Among the lines of the data, copy those that hold "LOAD".

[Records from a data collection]
════════════════
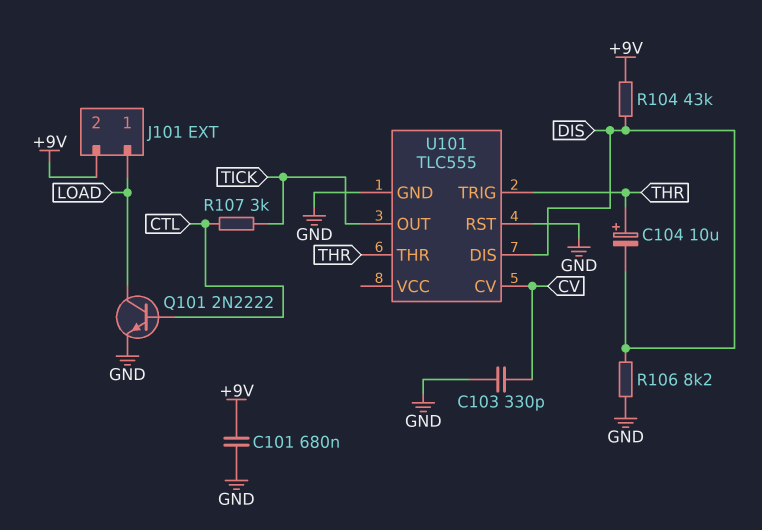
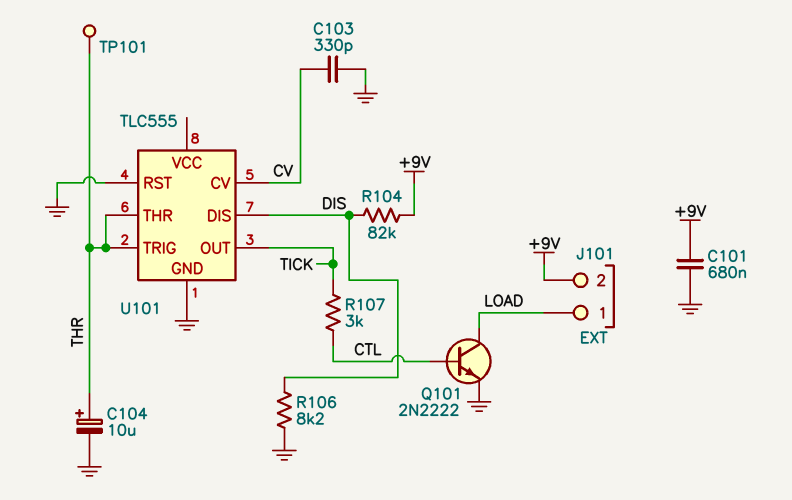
C104: 10uF (plus THR, minus DIS) -> 10uF (plus THR, minus GND)
R104: 43k (+9V, DIS) -> 82k (+9V, DIS)
TP101: none -> test point (THR)

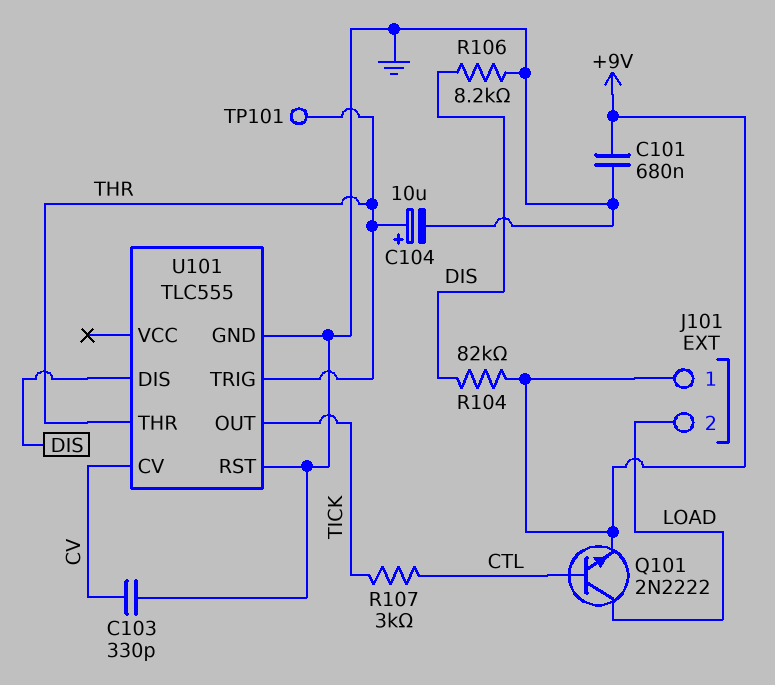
J101 pin 1: LOAD -> +9V
J101 pin 2: +9V -> LOAD
Q101: NPN 2N2222 (B CTL, C LOAD, E GND) -> NPN 2N2222 (B CTL, C LOAD, E +9V)

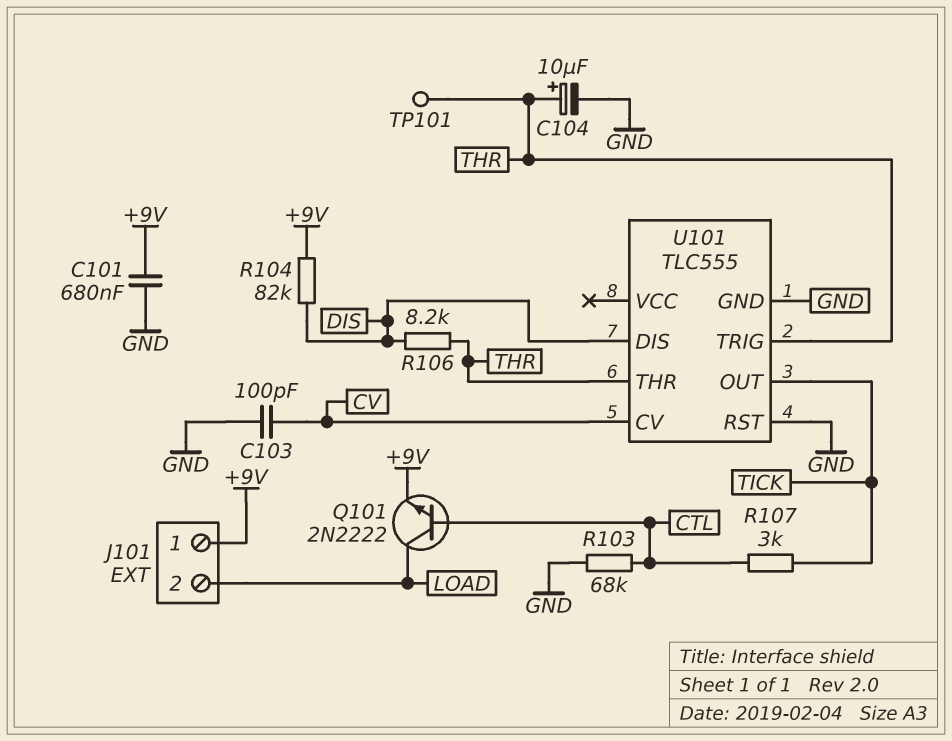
C103: 330pF (CV, GND) -> 100pF (CV, GND)
R103: none -> 68k (CTL, GND)
R106: 8.2k (DIS, GND) -> 8.2k (DIS, THR)

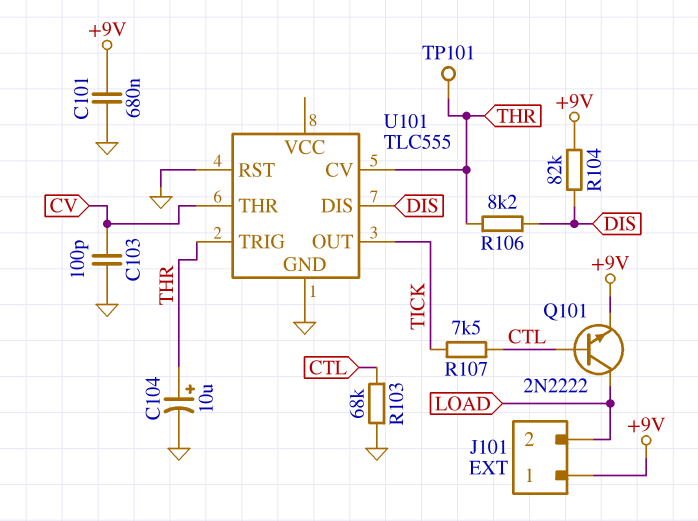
R107: 3k (CTL, TICK) -> 7.5k (CTL, TICK)
U101 pin CV: CV -> THR
U101 pin THR: THR -> CV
════════════════
**OUTPUT FOR THIS TASK**
J101 pin 1: LOAD -> +9V
J101 pin 2: +9V -> LOAD
Q101: NPN 2N2222 (B CTL, C LOAD, E GND) -> NPN 2N2222 (B CTL, C LOAD, E +9V)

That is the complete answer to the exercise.